*WORKING DATA*:
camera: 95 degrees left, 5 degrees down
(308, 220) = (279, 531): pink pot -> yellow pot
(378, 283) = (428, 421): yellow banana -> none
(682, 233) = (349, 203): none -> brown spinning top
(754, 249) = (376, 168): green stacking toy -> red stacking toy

...

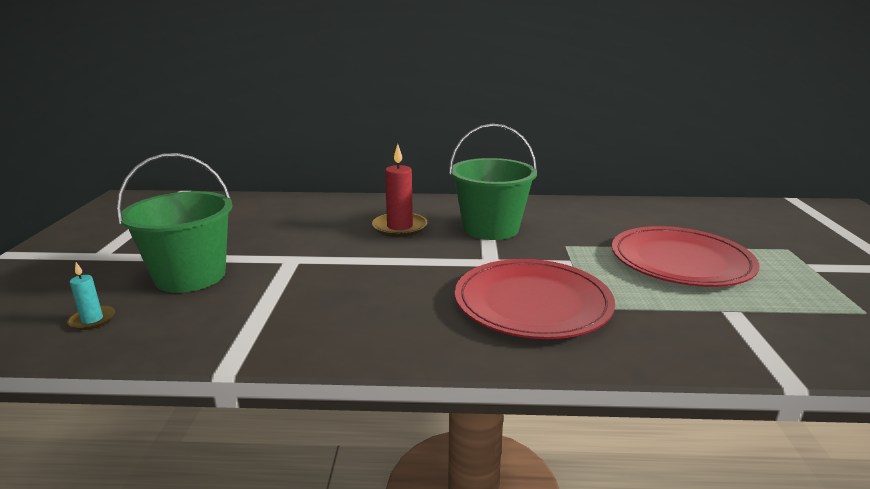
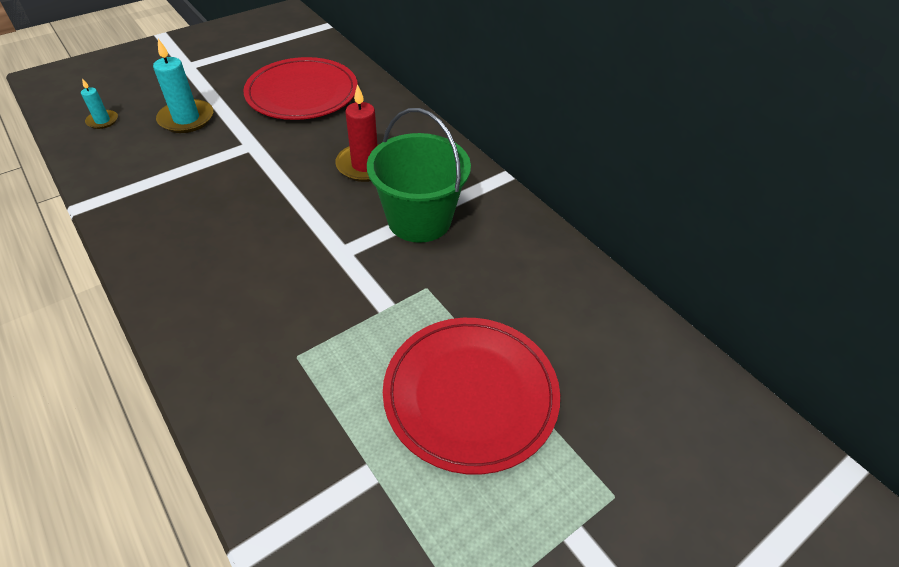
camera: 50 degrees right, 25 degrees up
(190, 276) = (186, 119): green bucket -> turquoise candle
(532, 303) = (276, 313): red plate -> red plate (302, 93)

*DESCRIPTION OF THE TASK*:
Copy out precisely the lines from the line with "camera: 95 degrees left, 5 degrees down" to the line with "(754, 249) = (376, 168): green" in the material above, including those two lines and omitting all the rest.

*PROBLEM SOLUTION*:
camera: 95 degrees left, 5 degrees down
(308, 220) = (279, 531): pink pot -> yellow pot
(378, 283) = (428, 421): yellow banana -> none
(682, 233) = (349, 203): none -> brown spinning top
(754, 249) = (376, 168): green stacking toy -> red stacking toy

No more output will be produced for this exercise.